• [DATA PROVIDED]
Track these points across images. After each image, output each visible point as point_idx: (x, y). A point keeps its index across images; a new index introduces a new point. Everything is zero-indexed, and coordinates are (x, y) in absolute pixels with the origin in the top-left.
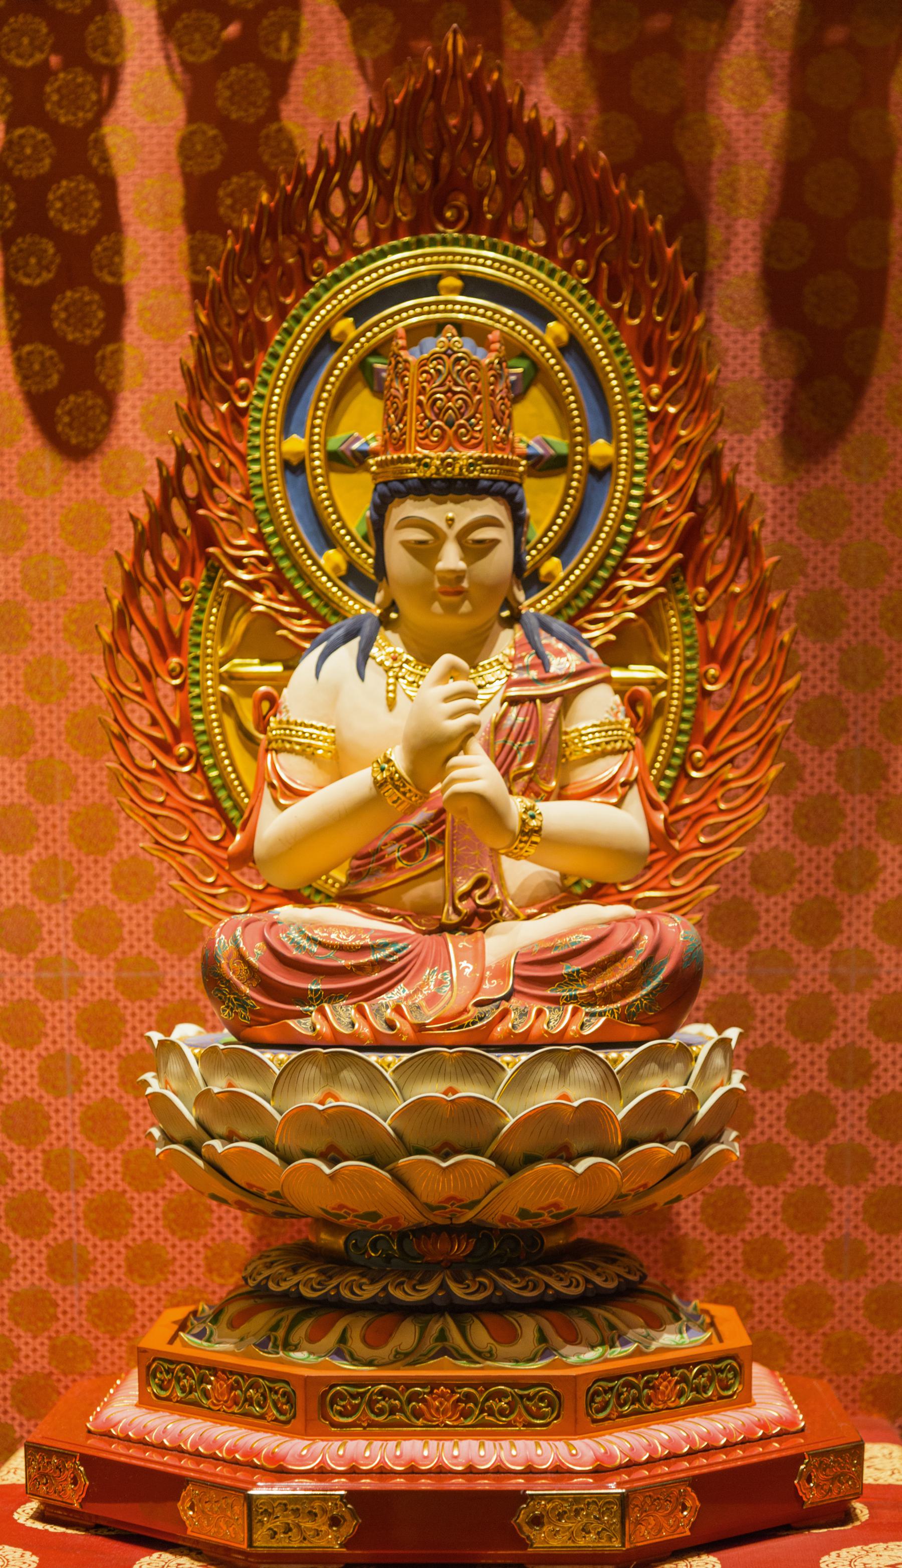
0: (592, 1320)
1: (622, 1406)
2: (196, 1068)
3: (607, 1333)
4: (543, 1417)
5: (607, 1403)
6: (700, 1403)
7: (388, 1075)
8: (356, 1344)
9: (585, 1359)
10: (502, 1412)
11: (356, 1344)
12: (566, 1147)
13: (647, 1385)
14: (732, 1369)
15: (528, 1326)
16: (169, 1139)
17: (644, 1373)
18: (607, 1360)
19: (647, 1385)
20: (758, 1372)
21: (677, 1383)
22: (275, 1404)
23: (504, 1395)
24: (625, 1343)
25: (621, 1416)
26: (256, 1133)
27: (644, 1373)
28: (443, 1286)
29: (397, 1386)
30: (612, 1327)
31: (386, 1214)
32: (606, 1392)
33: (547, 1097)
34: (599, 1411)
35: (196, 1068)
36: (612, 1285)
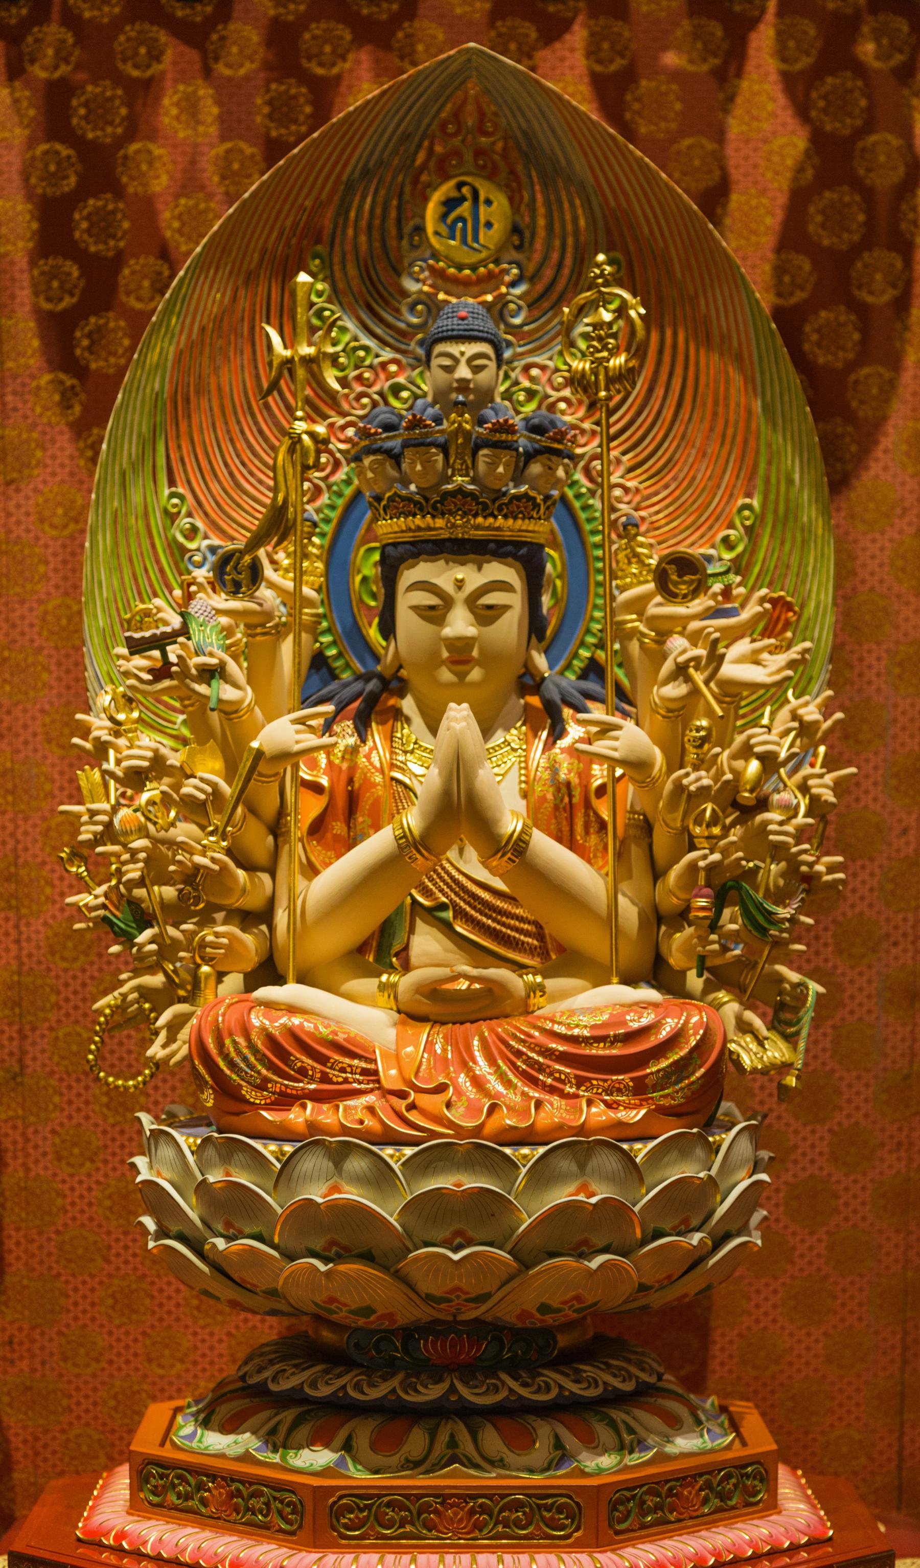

• [TASK DIRECTIONS] Copy the material word for word, from its first line through the line that contains "30: (612, 1327)", including both ends. Leave the pictures out of your copy.

• [RESULT OF THE TASK]
Track these points across images. After each image, output each visible point as point_idx: (x, y). A point keeps its index across images; a new index introduces a new point. Everything is zero-indexed, and coordinates are (x, y) in absolute pixels with the origin in the top-left.
0: (592, 1320)
1: (622, 1406)
2: (196, 1068)
3: (607, 1333)
4: (543, 1417)
5: (607, 1403)
6: (700, 1403)
7: (388, 1075)
8: (356, 1344)
9: (585, 1359)
10: (502, 1412)
11: (356, 1344)
12: (566, 1147)
13: (647, 1385)
14: (732, 1369)
15: (528, 1326)
16: (169, 1139)
17: (644, 1373)
18: (607, 1360)
19: (647, 1385)
20: (758, 1372)
21: (677, 1383)
22: (275, 1404)
23: (504, 1395)
24: (625, 1343)
25: (621, 1416)
26: (256, 1133)
27: (644, 1373)
28: (443, 1286)
29: (397, 1386)
30: (612, 1327)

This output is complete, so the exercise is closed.